Work task.
Copy all lines below exactly as written. Leave pictures out.

Recorded information.
□ □ □ □ □
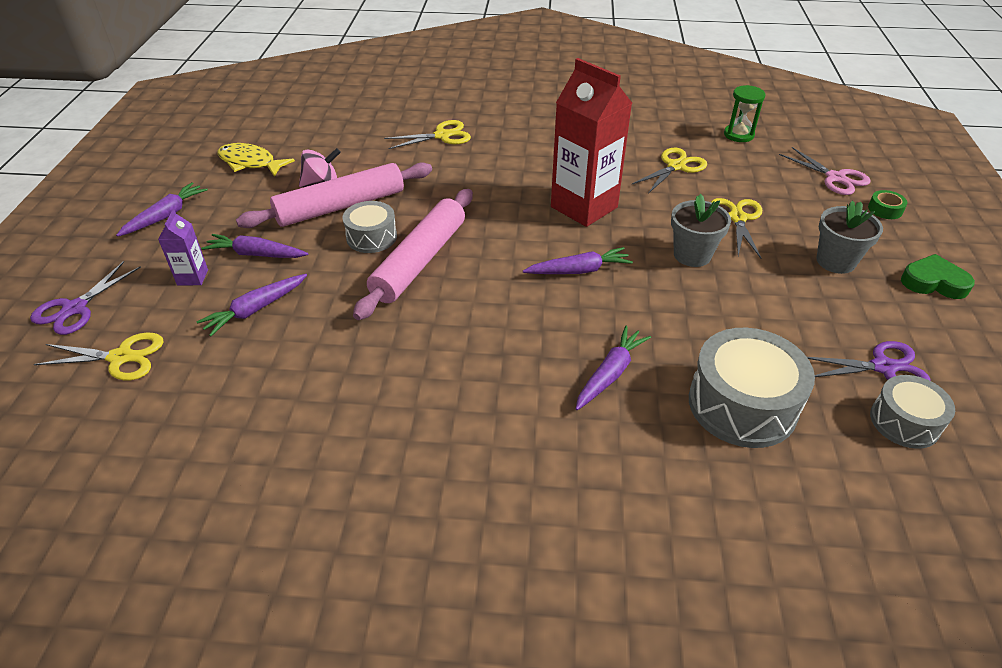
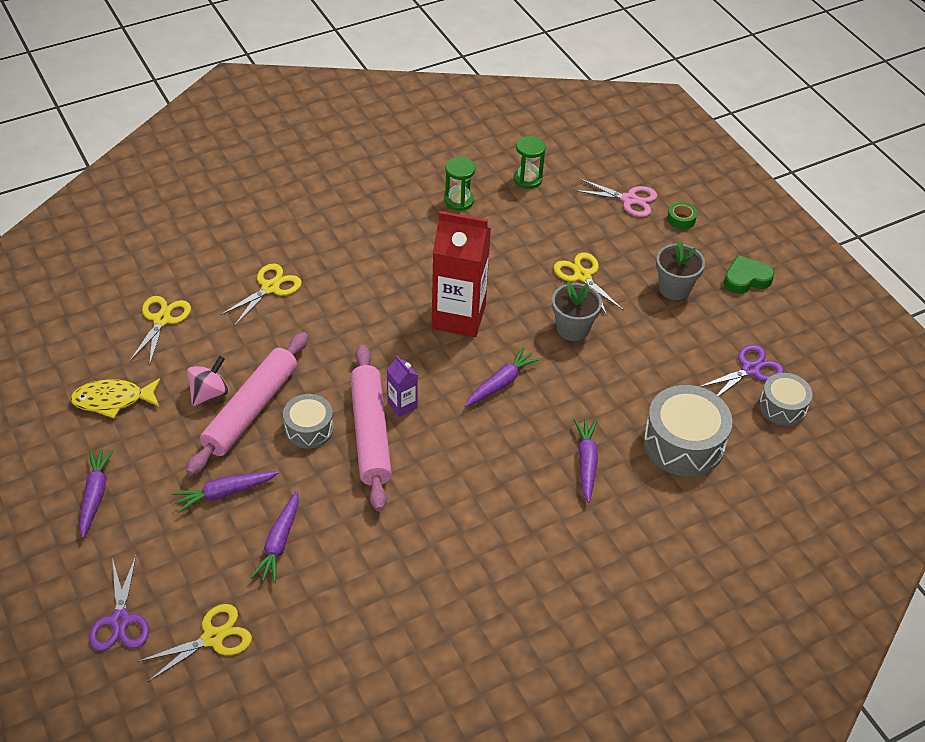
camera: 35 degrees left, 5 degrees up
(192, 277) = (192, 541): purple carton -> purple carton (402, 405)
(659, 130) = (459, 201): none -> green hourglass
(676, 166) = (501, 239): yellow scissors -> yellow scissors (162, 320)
□ □ □ □ □
Output of the task.
camera: 35 degrees left, 5 degrees up
(192, 277) = (192, 541): purple carton -> purple carton (402, 405)
(659, 130) = (459, 201): none -> green hourglass
(676, 166) = (501, 239): yellow scissors -> yellow scissors (162, 320)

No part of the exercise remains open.